• **What you will do**
Strip out the pictures and transcribe the records that follow exactly.

(Version difference data)
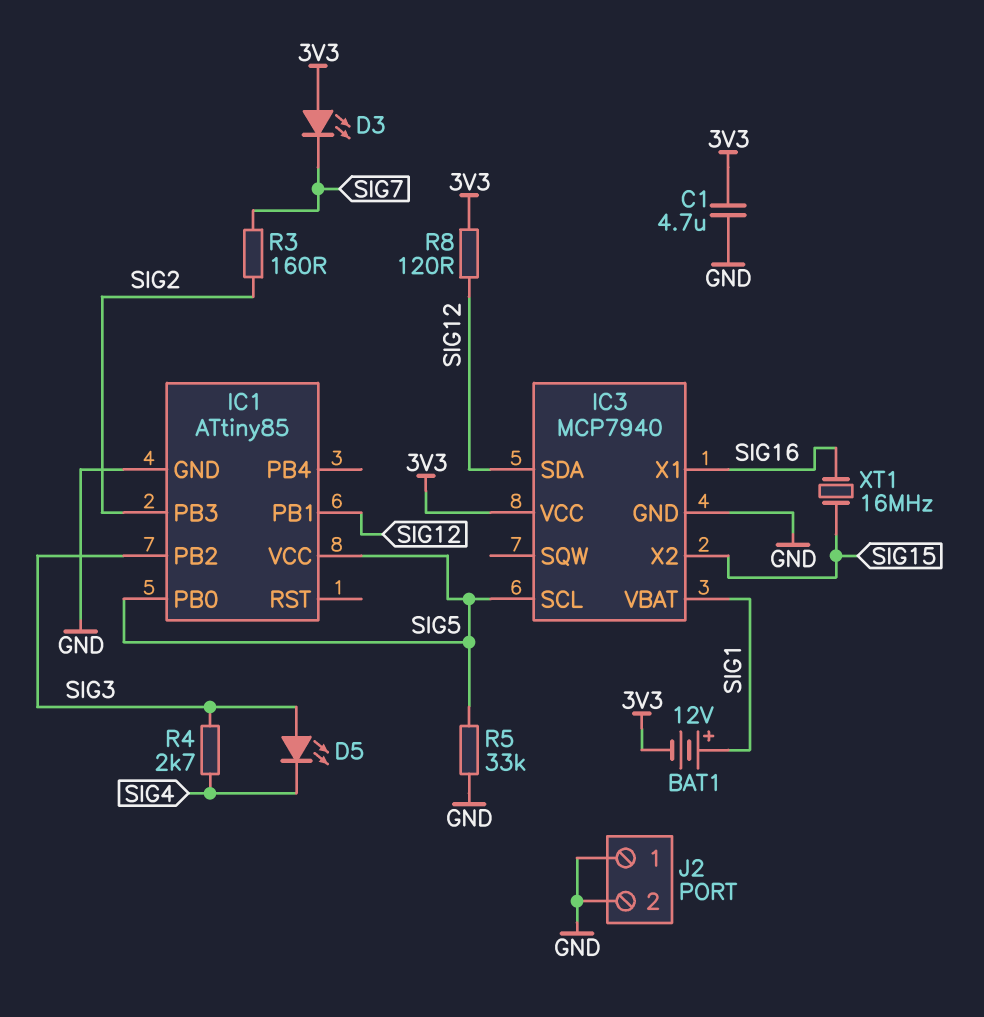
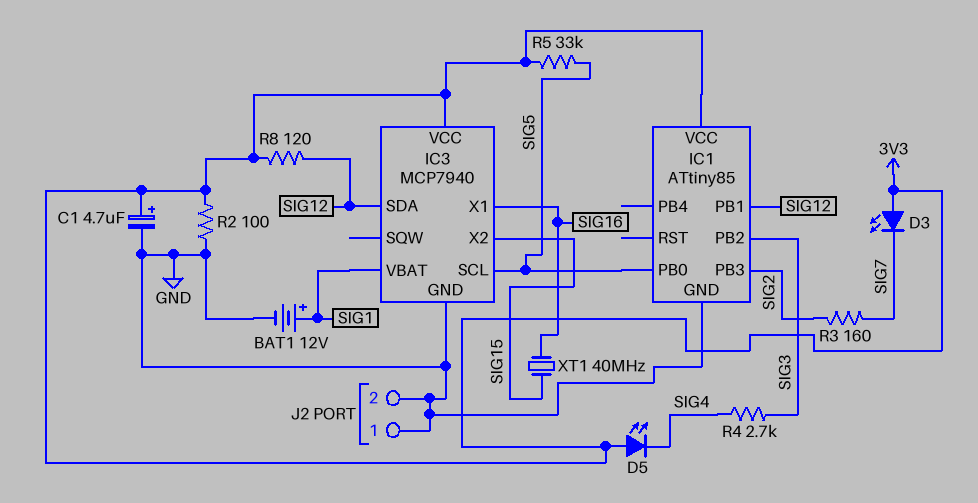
BAT1: 12V (plus SIG1, minus 3V3) -> 12V (plus SIG1, minus GND)
C1: 4.7uF (3V3, GND) -> 4.7uF (plus 3V3, minus GND)
D5: LED (A SIG3, K SIG4) -> LED (A 3V3, K SIG4)
IC1 pin VCC: SIG5 -> 3V3
R2: none -> 100 (3V3, GND)
R5: 33k (GND, SIG5) -> 33k (3V3, SIG5)
XT1: 16MHz (SIG15, SIG16) -> 40MHz (SIG15, SIG16)

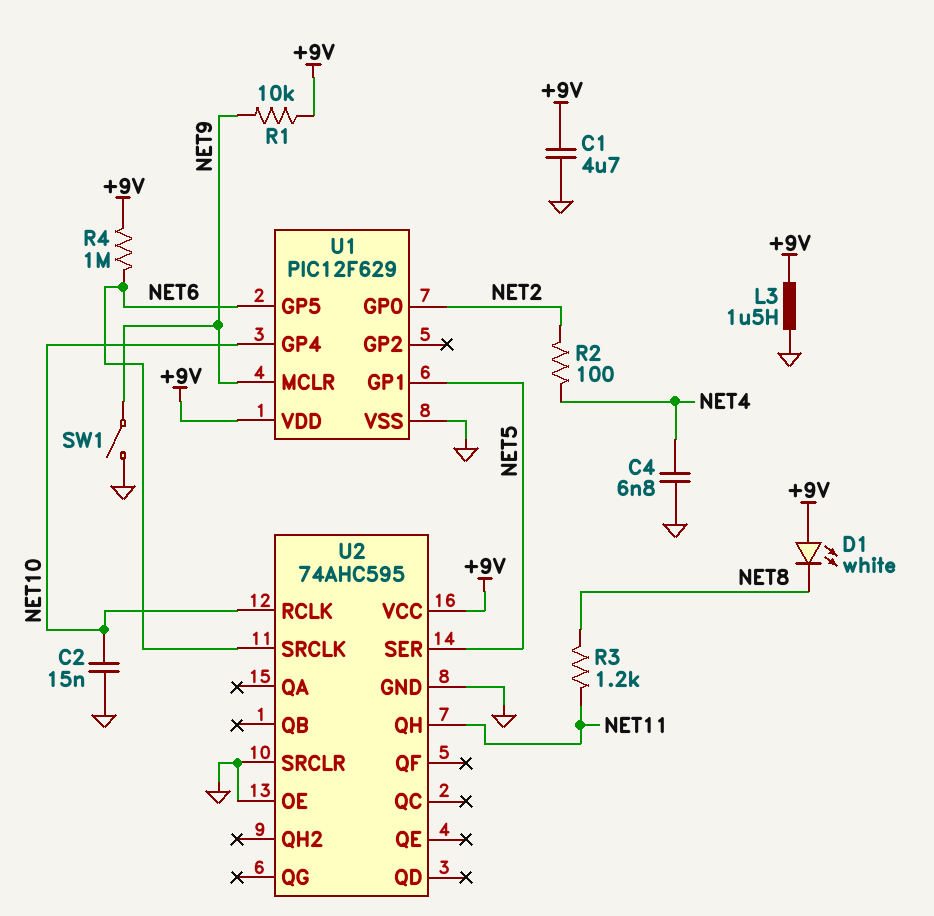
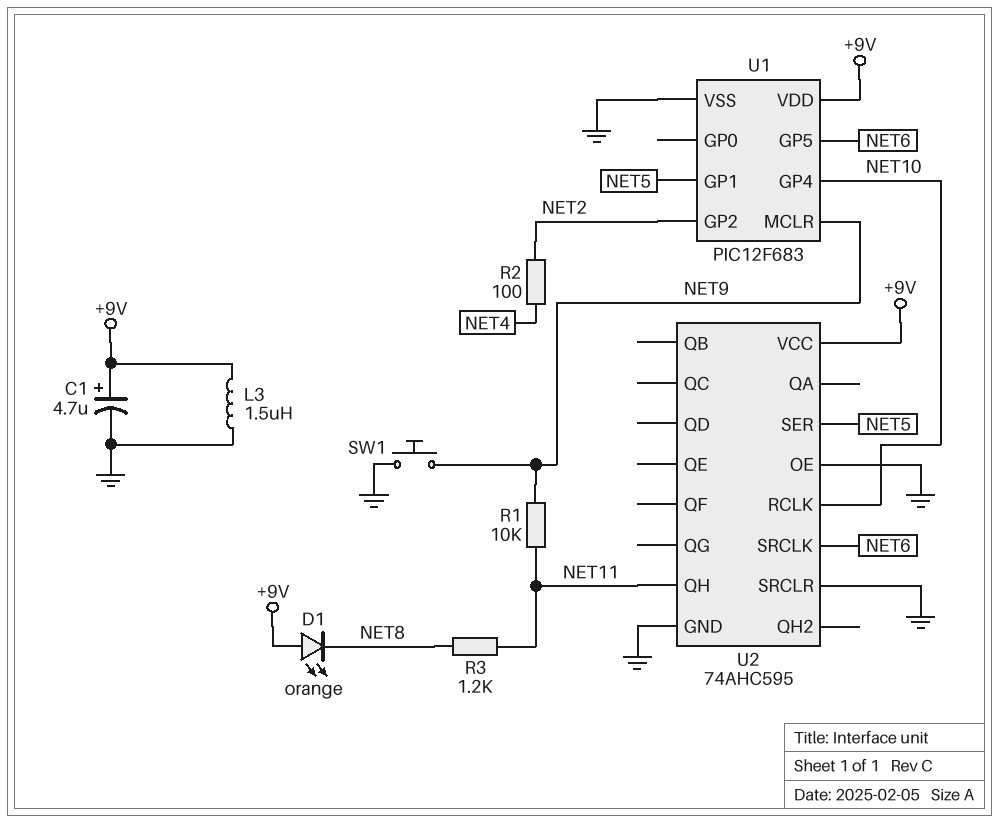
C1: 4.7uF (+9V, GND) -> 4.7uF (plus +9V, minus GND)
C2: 15nF (GND, NET10) -> none
C4: 6.8nF (GND, NET4) -> none
D1: LED white (A +9V, K NET8) -> LED orange (A +9V, K NET8)
R1: 10k (+9V, NET9) -> 10k (NET9, NET11)
R4: 1M (+9V, NET6) -> none
SW1: switch (GND, NET9) -> button (GND, NET9)
U1: PIC12F629 -> PIC12F683
U1 pin GP0: NET2 -> none
U1 pin GP2: none -> NET2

• **Response to this task**
BAT1: 12V (plus SIG1, minus 3V3) -> 12V (plus SIG1, minus GND)
C1: 4.7uF (3V3, GND) -> 4.7uF (plus 3V3, minus GND)
D5: LED (A SIG3, K SIG4) -> LED (A 3V3, K SIG4)
IC1 pin VCC: SIG5 -> 3V3
R2: none -> 100 (3V3, GND)
R5: 33k (GND, SIG5) -> 33k (3V3, SIG5)
XT1: 16MHz (SIG15, SIG16) -> 40MHz (SIG15, SIG16)

C1: 4.7uF (+9V, GND) -> 4.7uF (plus +9V, minus GND)
C2: 15nF (GND, NET10) -> none
C4: 6.8nF (GND, NET4) -> none
D1: LED white (A +9V, K NET8) -> LED orange (A +9V, K NET8)
R1: 10k (+9V, NET9) -> 10k (NET9, NET11)
R4: 1M (+9V, NET6) -> none
SW1: switch (GND, NET9) -> button (GND, NET9)
U1: PIC12F629 -> PIC12F683
U1 pin GP0: NET2 -> none
U1 pin GP2: none -> NET2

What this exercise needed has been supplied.